● **Task input**

Segment Open

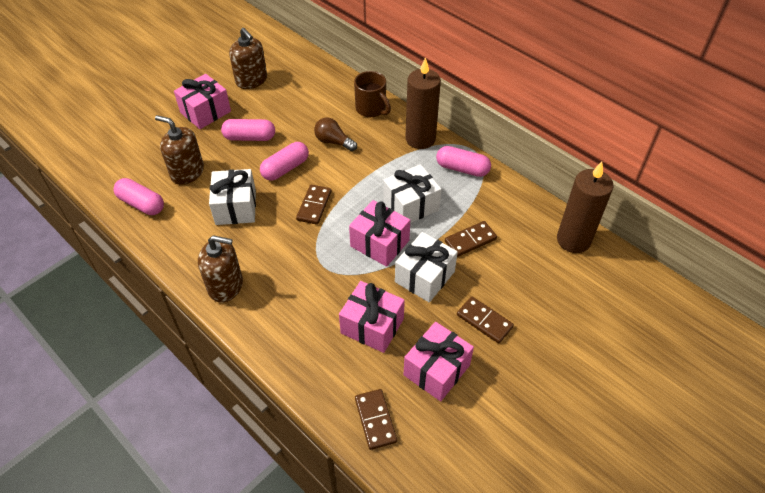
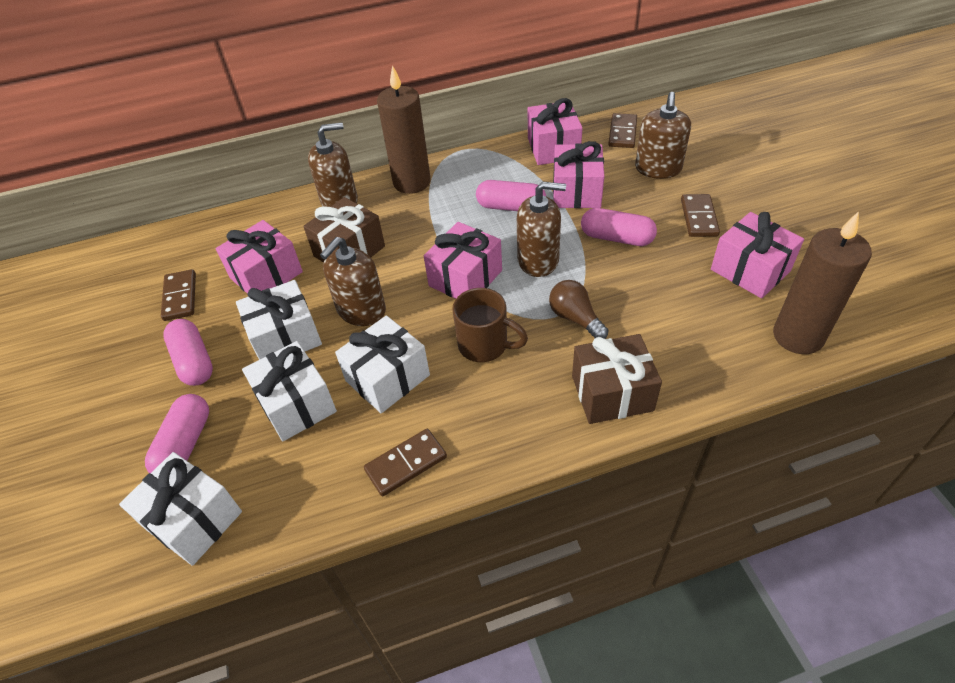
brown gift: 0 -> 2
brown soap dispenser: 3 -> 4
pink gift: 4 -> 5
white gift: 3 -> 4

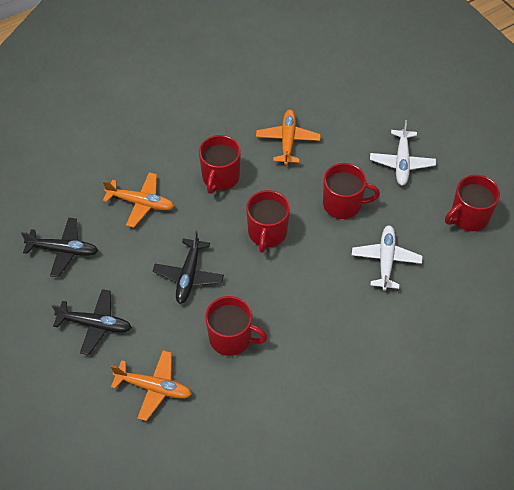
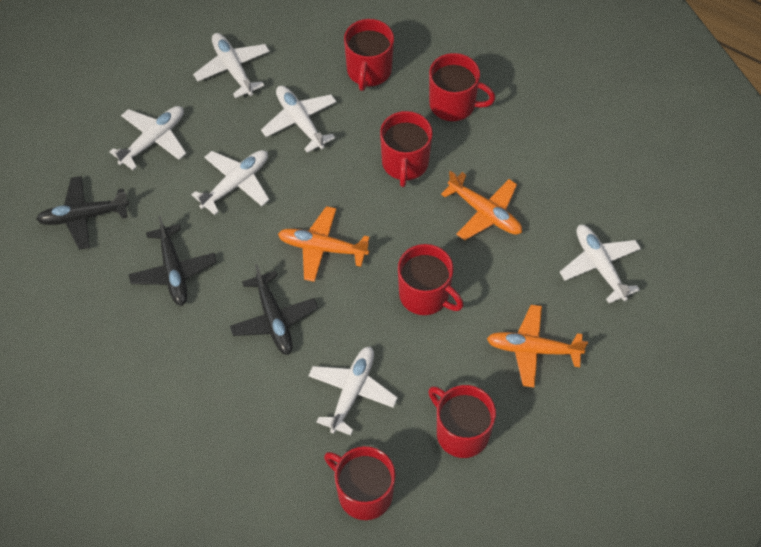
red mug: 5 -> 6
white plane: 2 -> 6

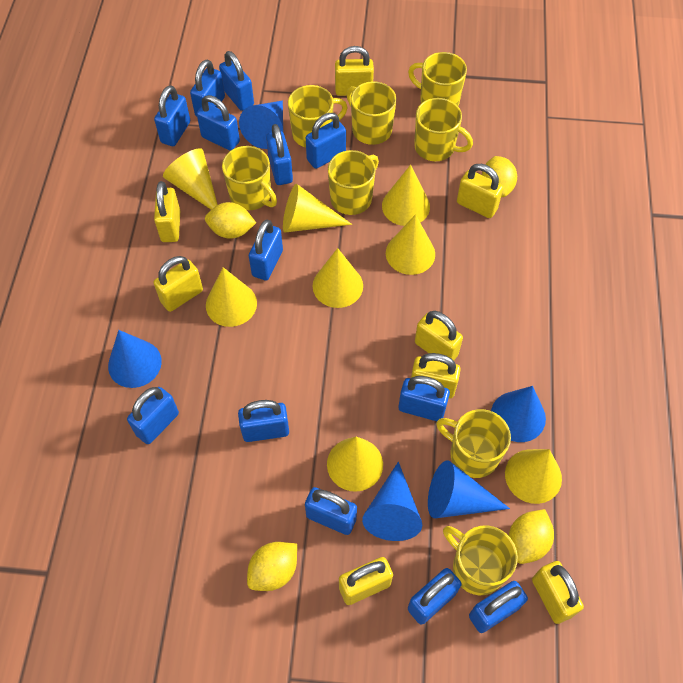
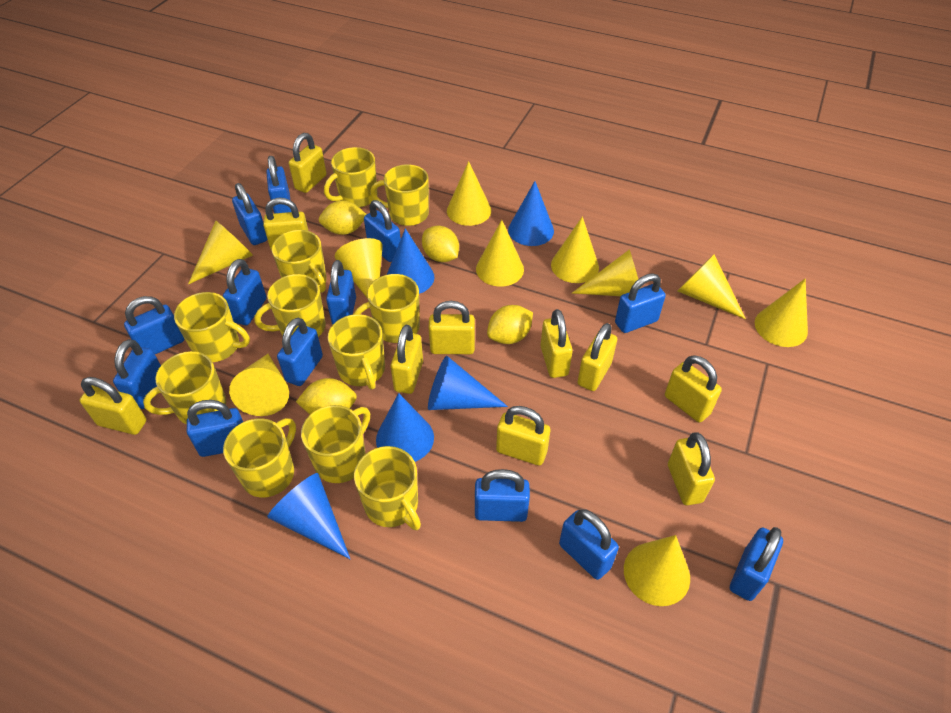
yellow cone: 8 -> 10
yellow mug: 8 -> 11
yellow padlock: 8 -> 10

Segment Closed

Start to finish, write out the data above exactly, omitting all pictures.

brown gift: 0 -> 2
brown soap dispenser: 3 -> 4
pink gift: 4 -> 5
white gift: 3 -> 4

red mug: 5 -> 6
white plane: 2 -> 6

yellow cone: 8 -> 10
yellow mug: 8 -> 11
yellow padlock: 8 -> 10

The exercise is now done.